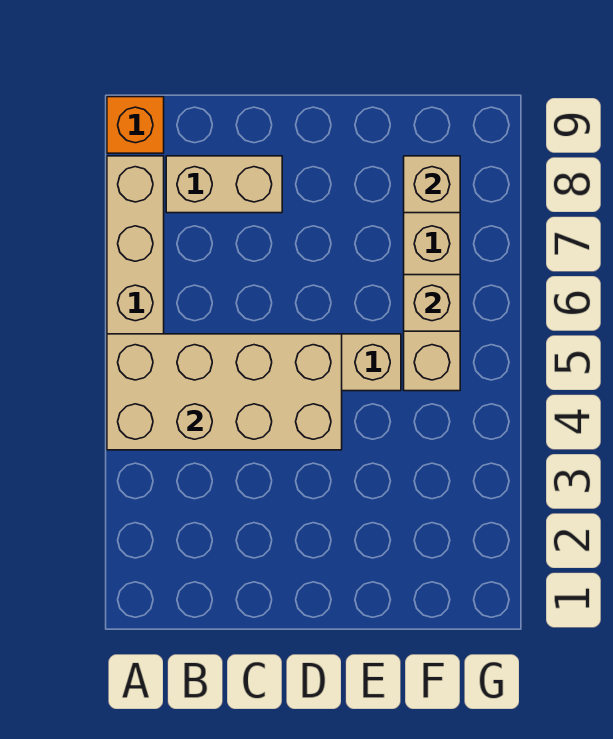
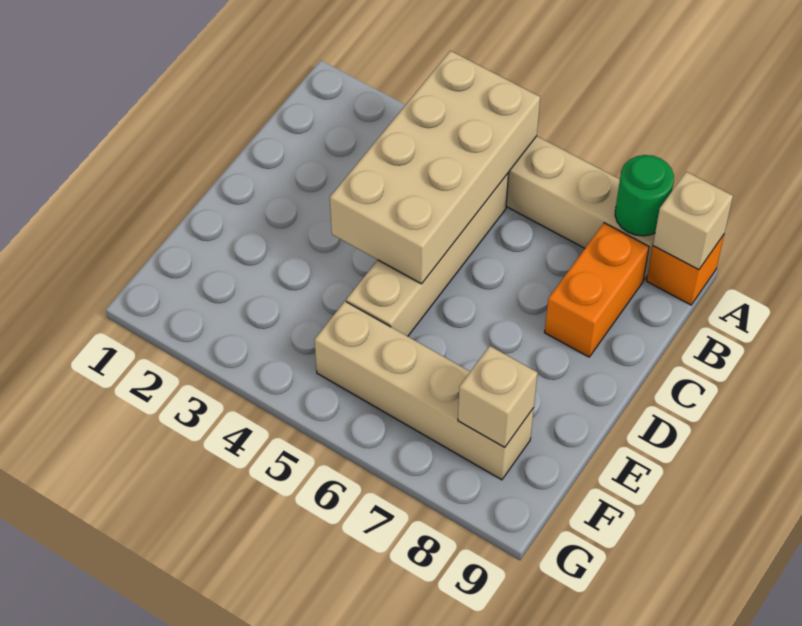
none -> green round brick A8 level 2
tan brick B8:C8 level 1 -> orange brick B8:C8 level 1
tan brick F6 level 2 -> tan brick A9 level 2

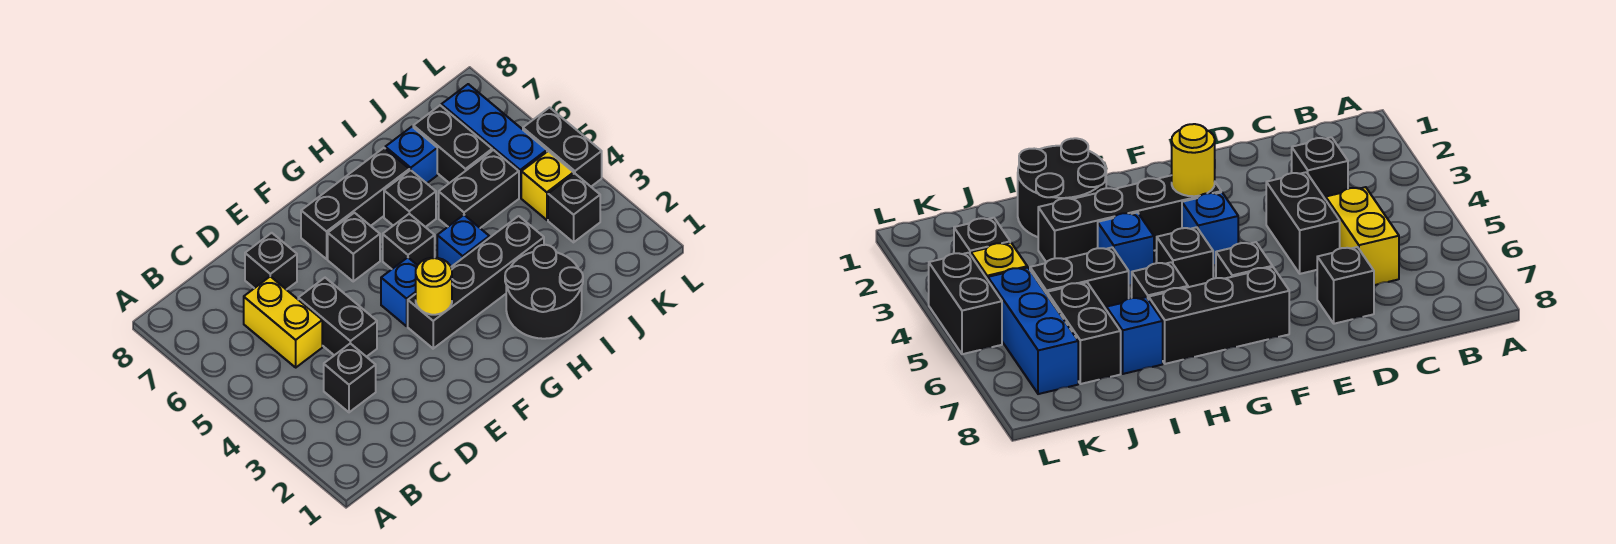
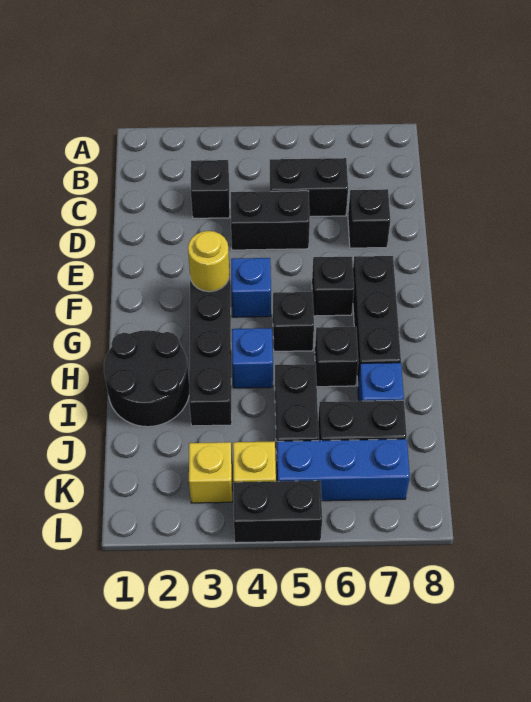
yellow brick C5:C6 level 1 -> black brick C5:C6 level 1
black brick K3 level 1 -> yellow brick K3 level 1

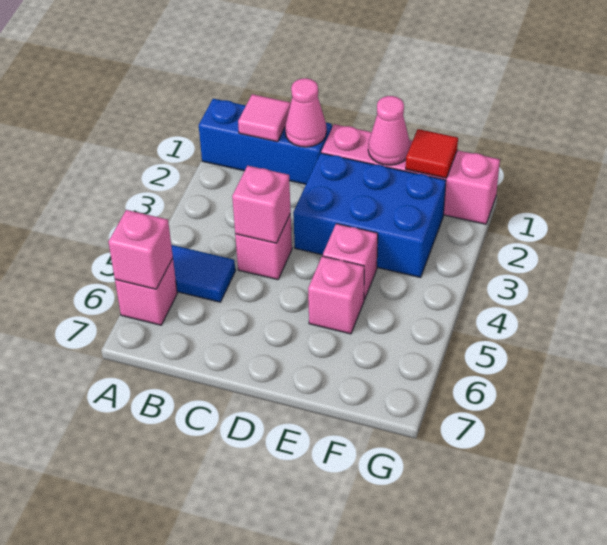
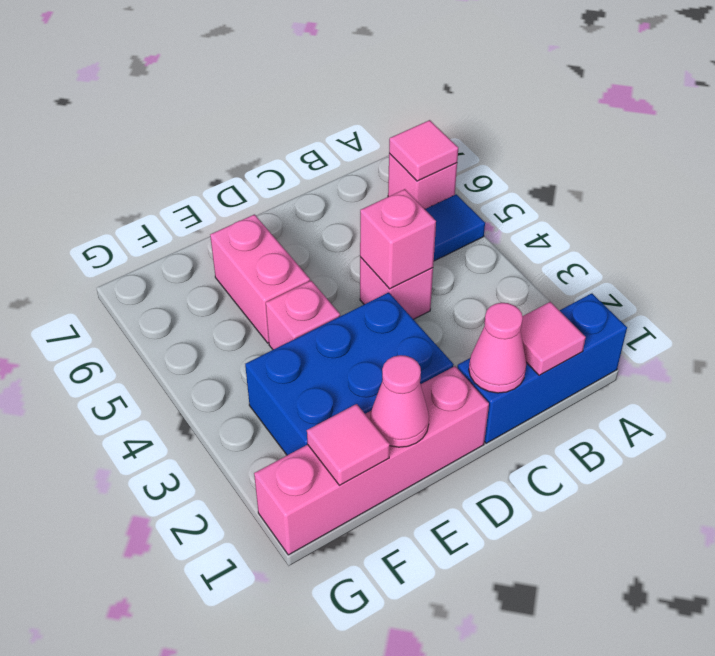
pink brick A6 level 2 -> pink tile A6 level 2
pink brick E5 level 1 -> pink brick E5:E6 level 1
red tile F1 level 2 -> pink tile F1 level 2

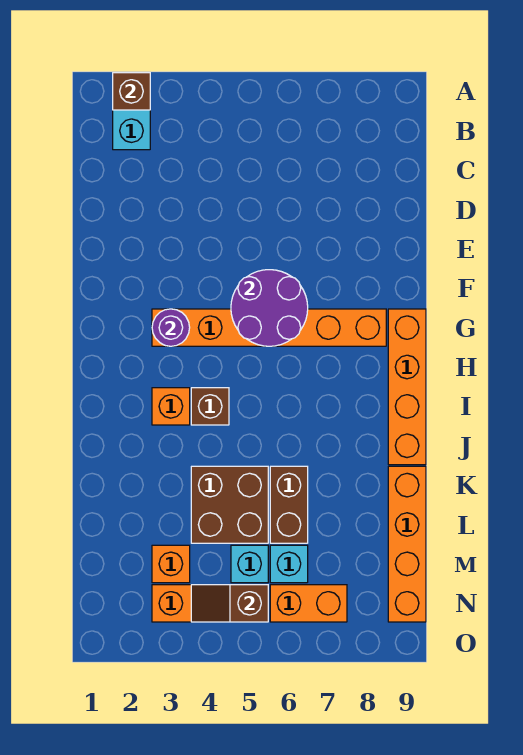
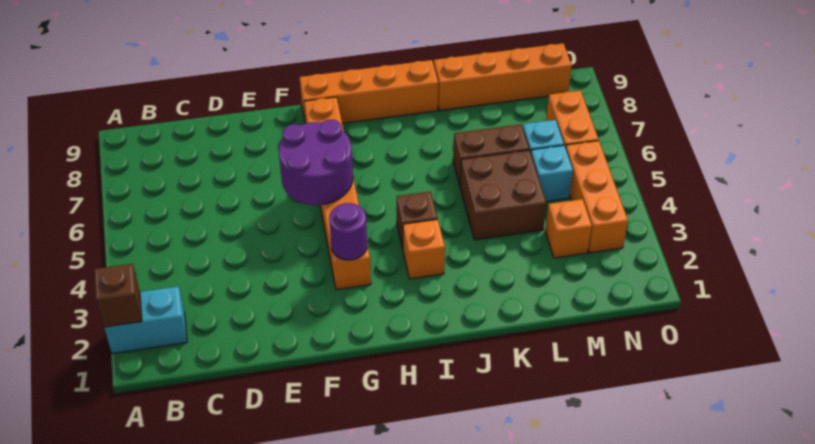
brown slope N4:N5 level 2 top 5 -> none

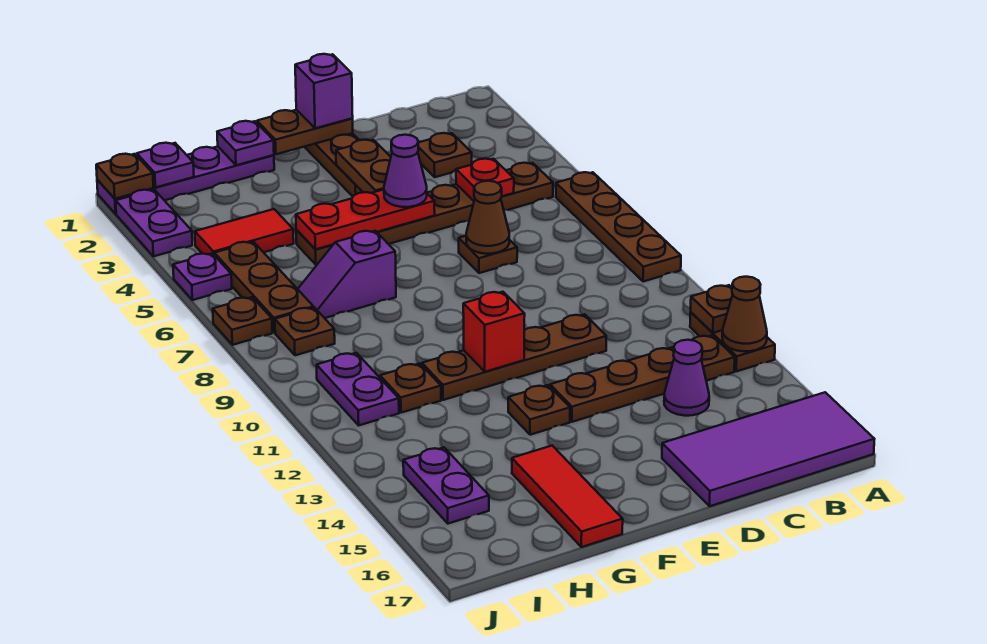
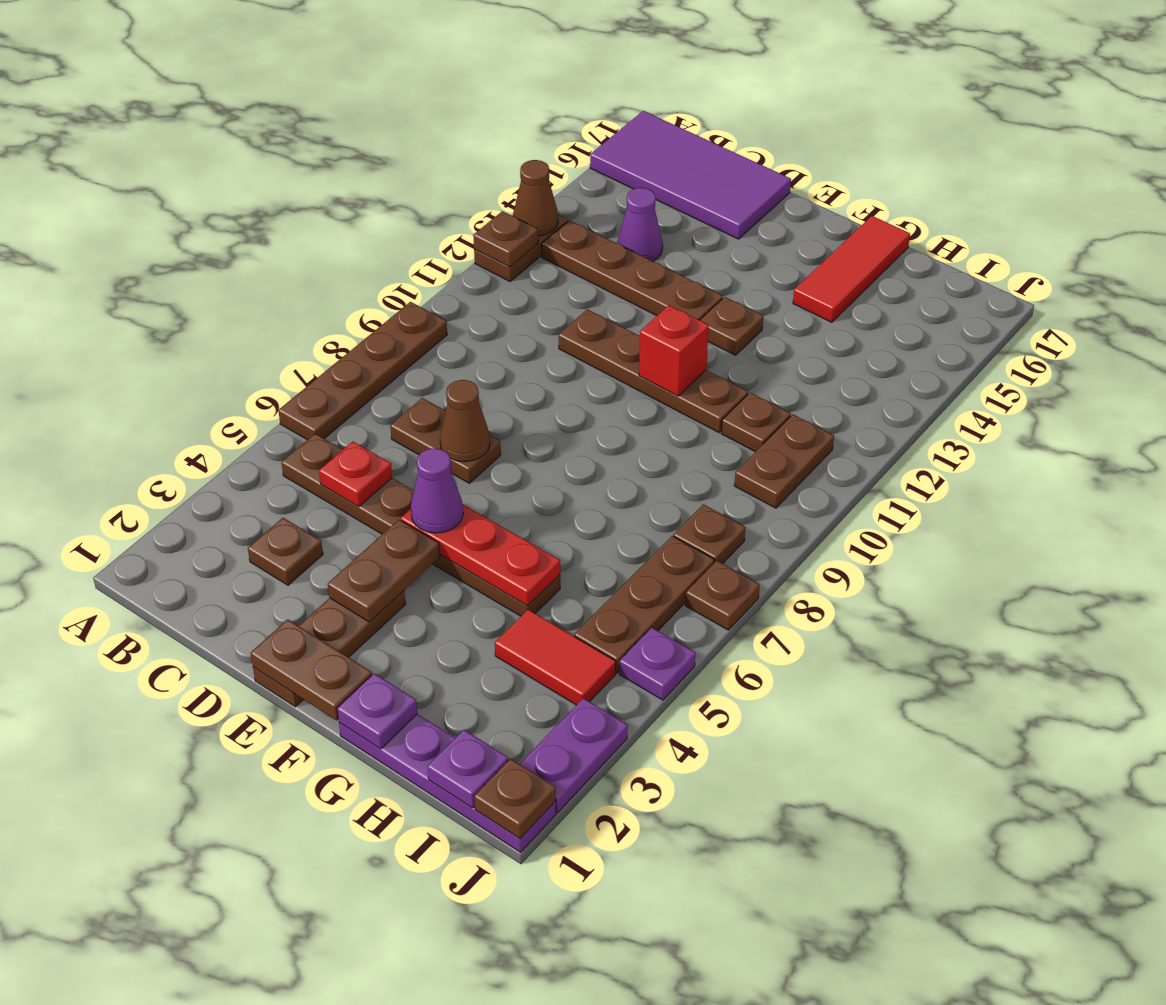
brown plate D7 level 1 -> brown plate C7:D7 level 1
purple brick E1 level 3 -> none
purple slope G7:H7 level 1 top G -> none
purple plate I10:I11 level 1 -> brown plate I10:I11 level 1
purple plate I14:I15 level 1 -> none

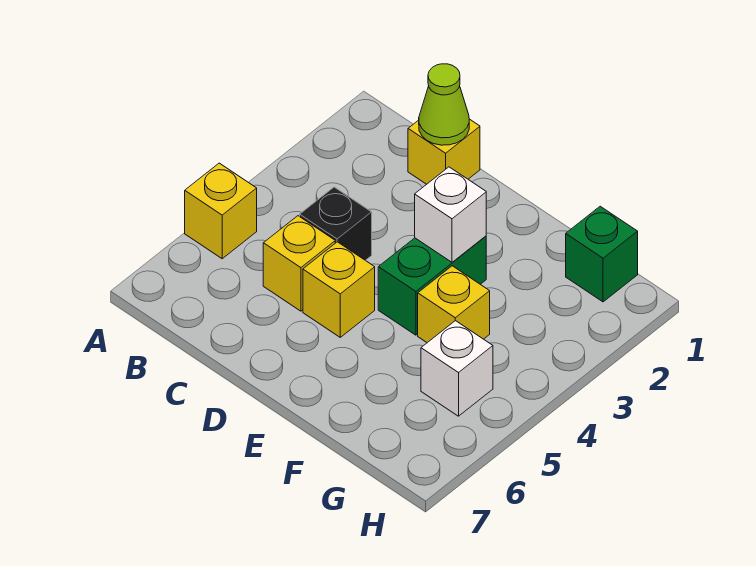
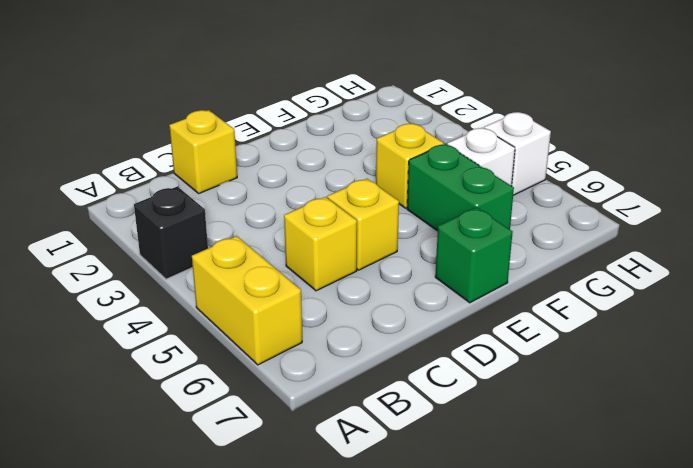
yellow brick A5 level 1 -> yellow brick A5:A6 level 1
lime cone C1 level 2 -> none
black brick C4 level 1 -> black brick A3 level 1
green brick E3:E4 level 1 -> green brick F5:F6 level 1
white brick E3 level 2 -> white brick H5 level 1
green brick G1 level 1 -> green brick E7 level 1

(WORK ORDER) All lines in the records that contain "black" are to be copied and returned.

(EXPECTED ANSWER)
yellow brick C5:C6 level 1 -> black brick C5:C6 level 1
black brick K3 level 1 -> yellow brick K3 level 1
black brick C4 level 1 -> black brick A3 level 1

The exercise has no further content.